## Material provided:
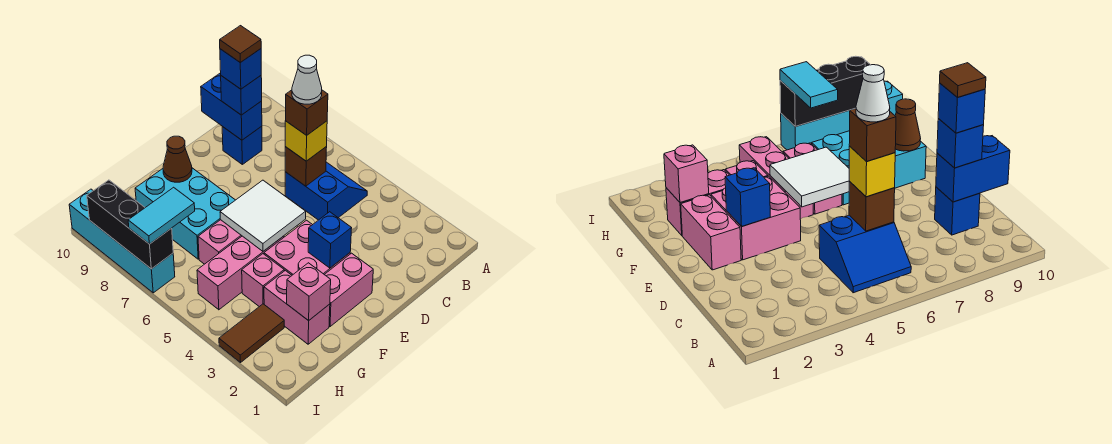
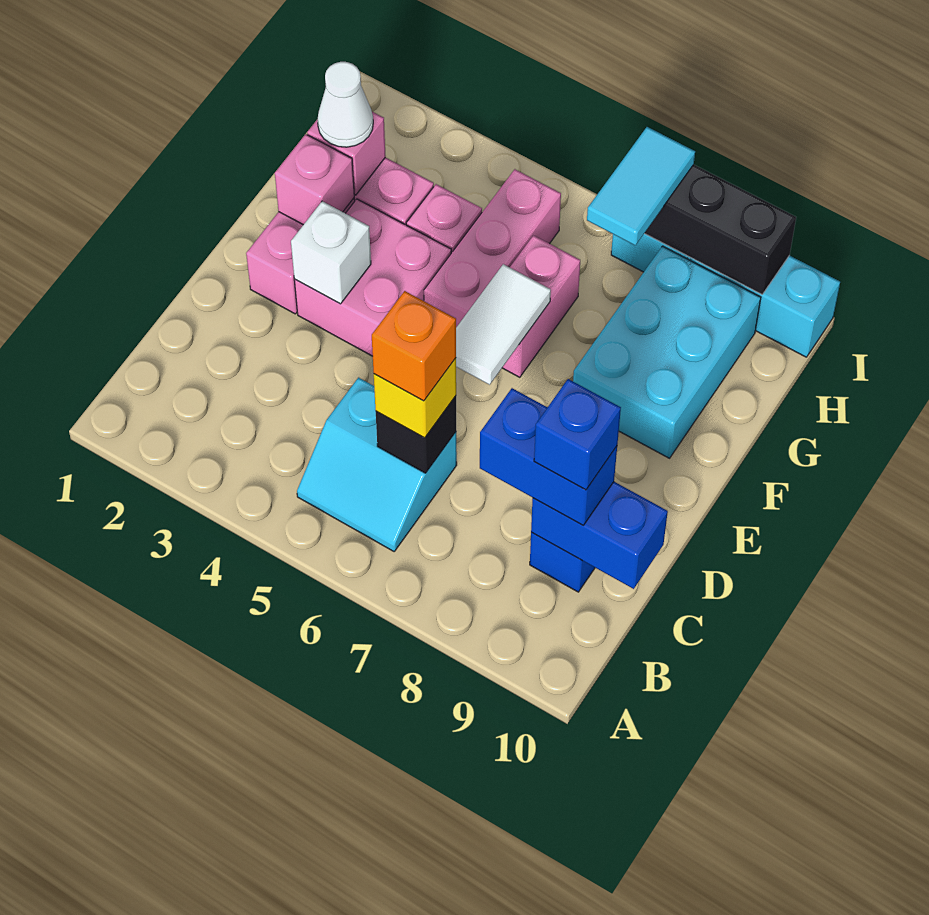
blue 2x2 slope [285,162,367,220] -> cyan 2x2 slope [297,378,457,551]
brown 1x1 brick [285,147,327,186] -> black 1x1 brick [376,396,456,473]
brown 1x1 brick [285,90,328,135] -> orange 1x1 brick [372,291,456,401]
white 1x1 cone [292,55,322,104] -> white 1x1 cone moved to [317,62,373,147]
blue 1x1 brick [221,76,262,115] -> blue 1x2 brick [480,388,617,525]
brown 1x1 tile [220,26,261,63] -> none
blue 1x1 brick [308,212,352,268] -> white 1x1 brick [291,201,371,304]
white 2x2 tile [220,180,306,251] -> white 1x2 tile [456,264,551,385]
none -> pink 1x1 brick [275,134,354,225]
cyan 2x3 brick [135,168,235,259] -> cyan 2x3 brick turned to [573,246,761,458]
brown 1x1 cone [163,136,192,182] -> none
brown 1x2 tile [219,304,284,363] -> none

## Work to be completed:
Starting at the line that has "white 1x1 cone [292,55,322,104]" and ending at the line that has "none -> pink 1x1 brick [275,134,354,225]", please write out the lines above exactly, leaving out all others.

## Written response:
white 1x1 cone [292,55,322,104] -> white 1x1 cone moved to [317,62,373,147]
blue 1x1 brick [221,76,262,115] -> blue 1x2 brick [480,388,617,525]
brown 1x1 tile [220,26,261,63] -> none
blue 1x1 brick [308,212,352,268] -> white 1x1 brick [291,201,371,304]
white 2x2 tile [220,180,306,251] -> white 1x2 tile [456,264,551,385]
none -> pink 1x1 brick [275,134,354,225]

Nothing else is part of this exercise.